*** DATA FOR PROCESSING ***
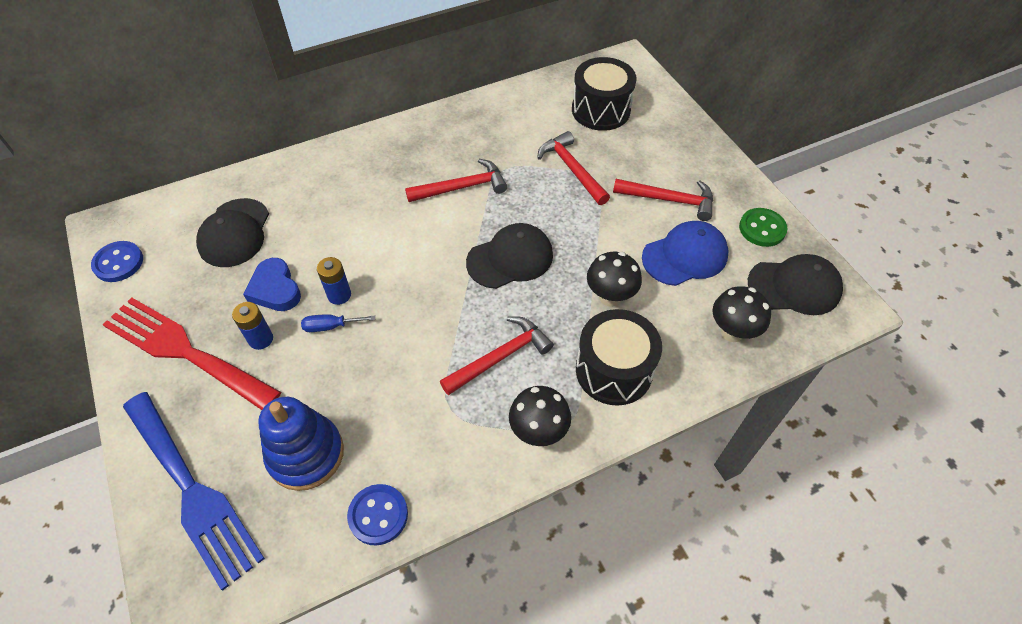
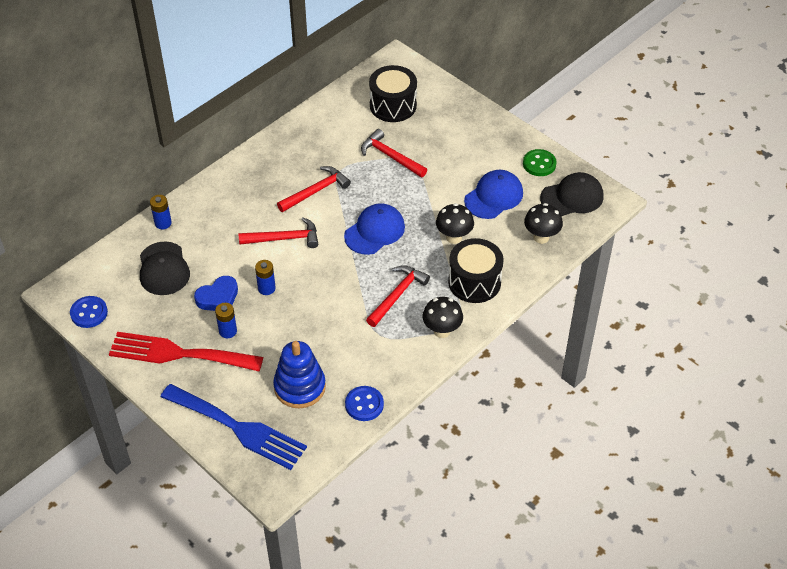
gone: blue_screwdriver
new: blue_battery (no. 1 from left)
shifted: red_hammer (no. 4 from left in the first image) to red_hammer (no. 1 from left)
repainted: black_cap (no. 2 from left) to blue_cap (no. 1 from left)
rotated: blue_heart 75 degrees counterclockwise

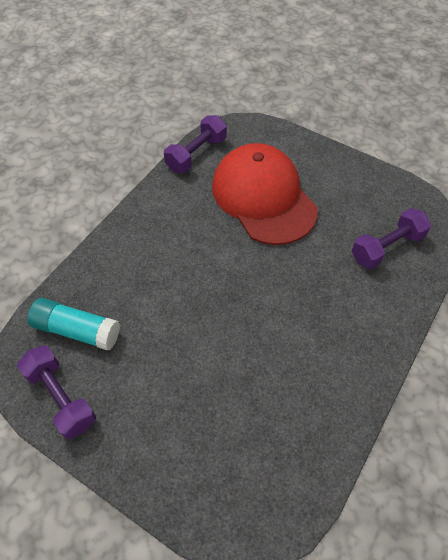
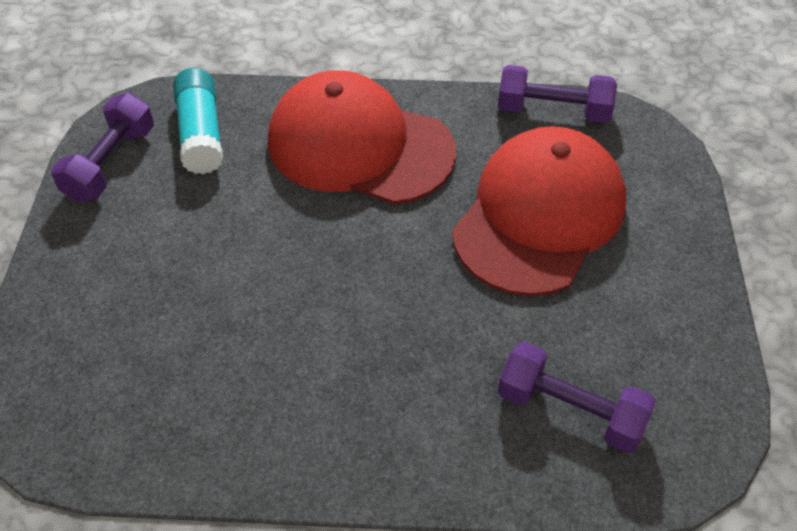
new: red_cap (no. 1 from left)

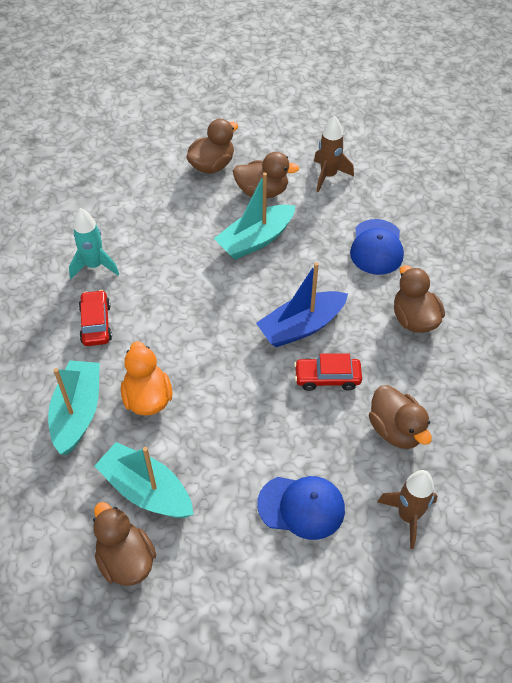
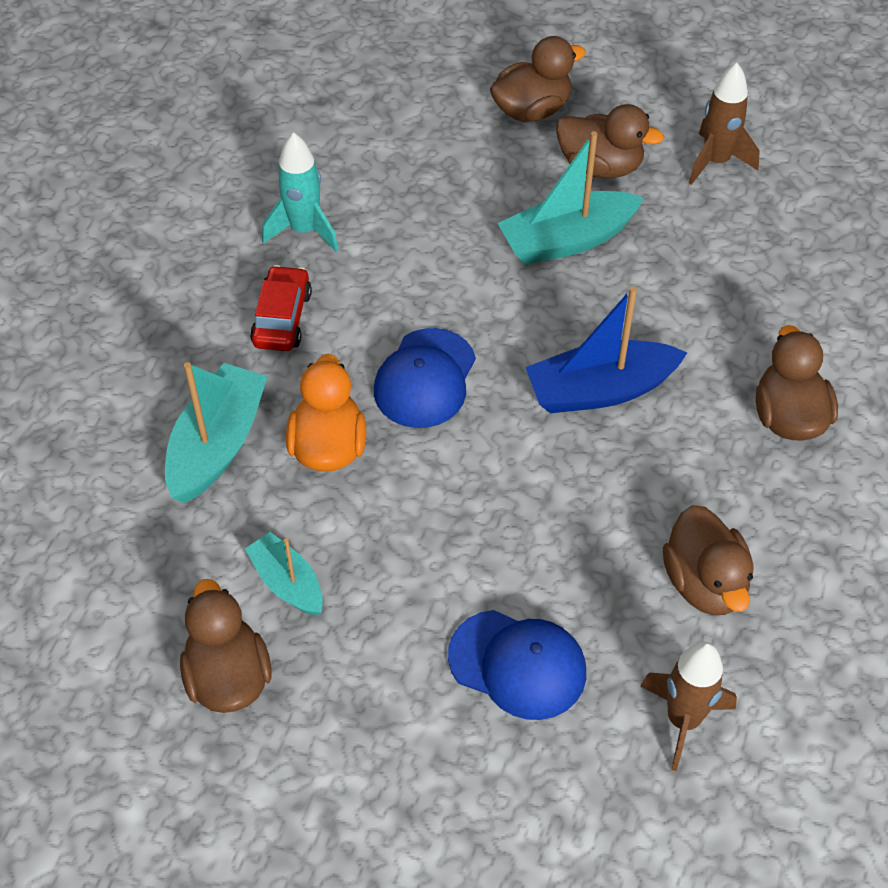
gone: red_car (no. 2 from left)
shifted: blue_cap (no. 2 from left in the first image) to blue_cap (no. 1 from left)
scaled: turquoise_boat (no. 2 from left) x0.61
*** End of DATA FOR PROCESSING ***
- PROBLEM STATEMENT
Nothing but the lines from the start of the records above through the line with "new: red_cap (no. 1 from left)" should be retyped, each exactly as written; leave out all pictures.

- THE COMPLETED TASK
gone: blue_screwdriver
new: blue_battery (no. 1 from left)
shifted: red_hammer (no. 4 from left in the first image) to red_hammer (no. 1 from left)
repainted: black_cap (no. 2 from left) to blue_cap (no. 1 from left)
rotated: blue_heart 75 degrees counterclockwise

new: red_cap (no. 1 from left)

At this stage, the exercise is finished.